━━ Given material

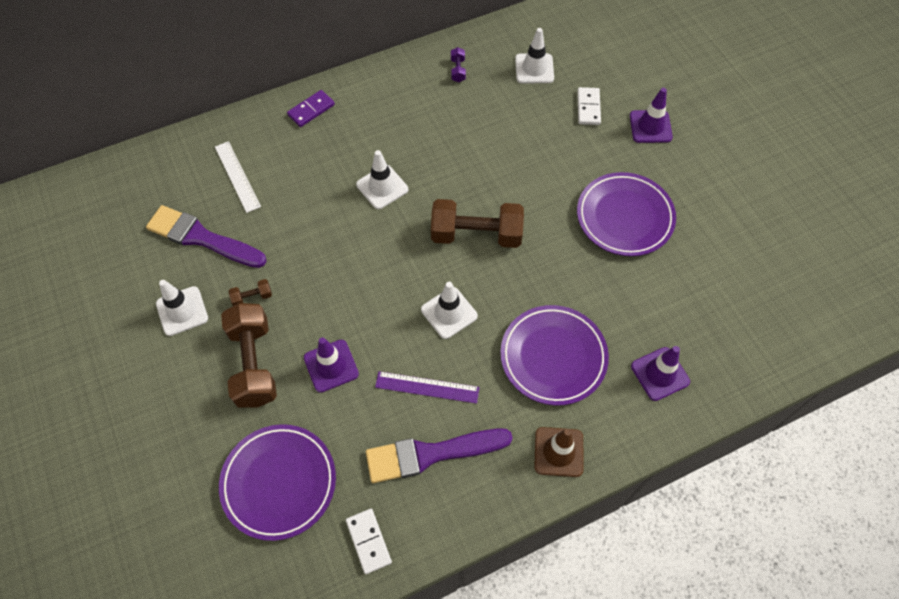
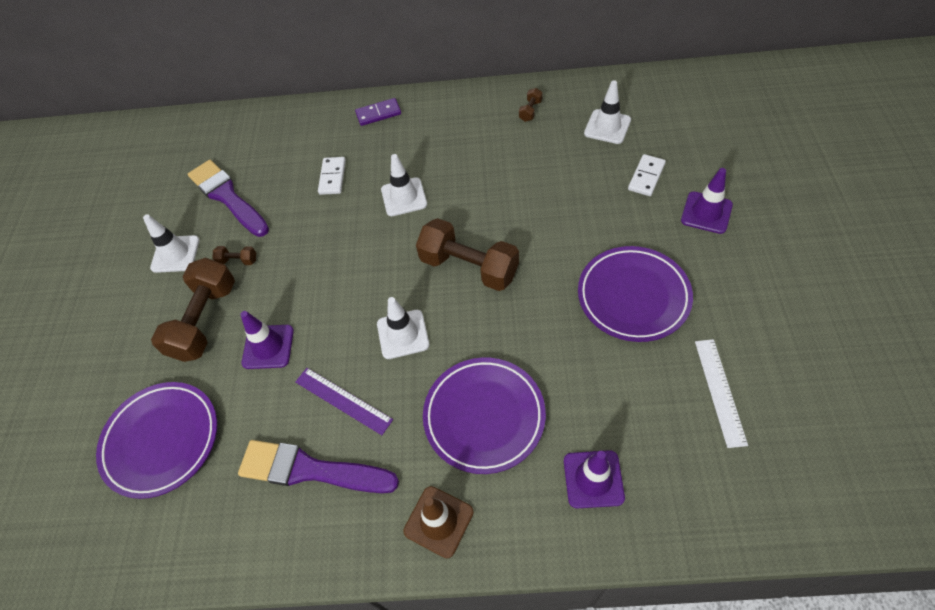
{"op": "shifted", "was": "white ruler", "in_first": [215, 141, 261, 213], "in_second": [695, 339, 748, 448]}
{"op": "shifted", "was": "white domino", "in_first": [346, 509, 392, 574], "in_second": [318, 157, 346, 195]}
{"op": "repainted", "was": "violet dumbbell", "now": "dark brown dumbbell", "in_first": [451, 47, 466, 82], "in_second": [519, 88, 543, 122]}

━━━━

- Task prompt
Show all of the lines above in which "white" is present.

- Your response
{"op": "shifted", "was": "white ruler", "in_first": [215, 141, 261, 213], "in_second": [695, 339, 748, 448]}
{"op": "shifted", "was": "white domino", "in_first": [346, 509, 392, 574], "in_second": [318, 157, 346, 195]}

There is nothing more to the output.